▶ _What is needed_
Output the records, every one, exactly as given.

*****

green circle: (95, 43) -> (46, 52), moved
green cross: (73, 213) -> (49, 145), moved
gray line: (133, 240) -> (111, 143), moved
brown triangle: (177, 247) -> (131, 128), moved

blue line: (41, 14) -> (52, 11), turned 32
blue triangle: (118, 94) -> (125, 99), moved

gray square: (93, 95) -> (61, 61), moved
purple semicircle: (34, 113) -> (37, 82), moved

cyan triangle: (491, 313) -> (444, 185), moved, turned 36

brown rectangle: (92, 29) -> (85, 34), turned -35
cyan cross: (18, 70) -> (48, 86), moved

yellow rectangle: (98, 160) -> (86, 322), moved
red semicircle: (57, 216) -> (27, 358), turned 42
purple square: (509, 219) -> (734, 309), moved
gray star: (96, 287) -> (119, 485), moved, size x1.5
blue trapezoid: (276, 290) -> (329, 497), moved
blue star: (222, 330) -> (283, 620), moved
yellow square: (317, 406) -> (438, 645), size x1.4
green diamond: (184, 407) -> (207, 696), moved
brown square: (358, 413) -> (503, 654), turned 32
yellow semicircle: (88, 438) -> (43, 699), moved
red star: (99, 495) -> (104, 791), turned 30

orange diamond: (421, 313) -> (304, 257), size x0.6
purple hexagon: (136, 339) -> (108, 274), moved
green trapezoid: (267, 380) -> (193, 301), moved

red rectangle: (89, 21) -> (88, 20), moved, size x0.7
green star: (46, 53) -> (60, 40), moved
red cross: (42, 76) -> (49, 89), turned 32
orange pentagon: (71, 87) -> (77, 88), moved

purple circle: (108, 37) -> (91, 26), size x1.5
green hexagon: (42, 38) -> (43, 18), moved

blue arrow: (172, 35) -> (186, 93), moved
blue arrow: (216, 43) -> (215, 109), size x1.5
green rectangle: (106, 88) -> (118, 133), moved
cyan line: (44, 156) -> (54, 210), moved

*****

▶ _Exercise answer_
green circle: (95, 43) -> (46, 52), moved
green cross: (73, 213) -> (49, 145), moved
gray line: (133, 240) -> (111, 143), moved
brown triangle: (177, 247) -> (131, 128), moved

blue line: (41, 14) -> (52, 11), turned 32
blue triangle: (118, 94) -> (125, 99), moved

gray square: (93, 95) -> (61, 61), moved
purple semicircle: (34, 113) -> (37, 82), moved

cyan triangle: (491, 313) -> (444, 185), moved, turned 36

brown rectangle: (92, 29) -> (85, 34), turned -35
cyan cross: (18, 70) -> (48, 86), moved

yellow rectangle: (98, 160) -> (86, 322), moved
red semicircle: (57, 216) -> (27, 358), turned 42
purple square: (509, 219) -> (734, 309), moved
gray star: (96, 287) -> (119, 485), moved, size x1.5
blue trapezoid: (276, 290) -> (329, 497), moved
blue star: (222, 330) -> (283, 620), moved
yellow square: (317, 406) -> (438, 645), size x1.4
green diamond: (184, 407) -> (207, 696), moved
brown square: (358, 413) -> (503, 654), turned 32
yellow semicircle: (88, 438) -> (43, 699), moved
red star: (99, 495) -> (104, 791), turned 30

orange diamond: (421, 313) -> (304, 257), size x0.6
purple hexagon: (136, 339) -> (108, 274), moved
green trapezoid: (267, 380) -> (193, 301), moved

red rectangle: (89, 21) -> (88, 20), moved, size x0.7
green star: (46, 53) -> (60, 40), moved
red cross: (42, 76) -> (49, 89), turned 32
orange pentagon: (71, 87) -> (77, 88), moved

purple circle: (108, 37) -> (91, 26), size x1.5
green hexagon: (42, 38) -> (43, 18), moved

blue arrow: (172, 35) -> (186, 93), moved
blue arrow: (216, 43) -> (215, 109), size x1.5
green rectangle: (106, 88) -> (118, 133), moved
cyan line: (44, 156) -> (54, 210), moved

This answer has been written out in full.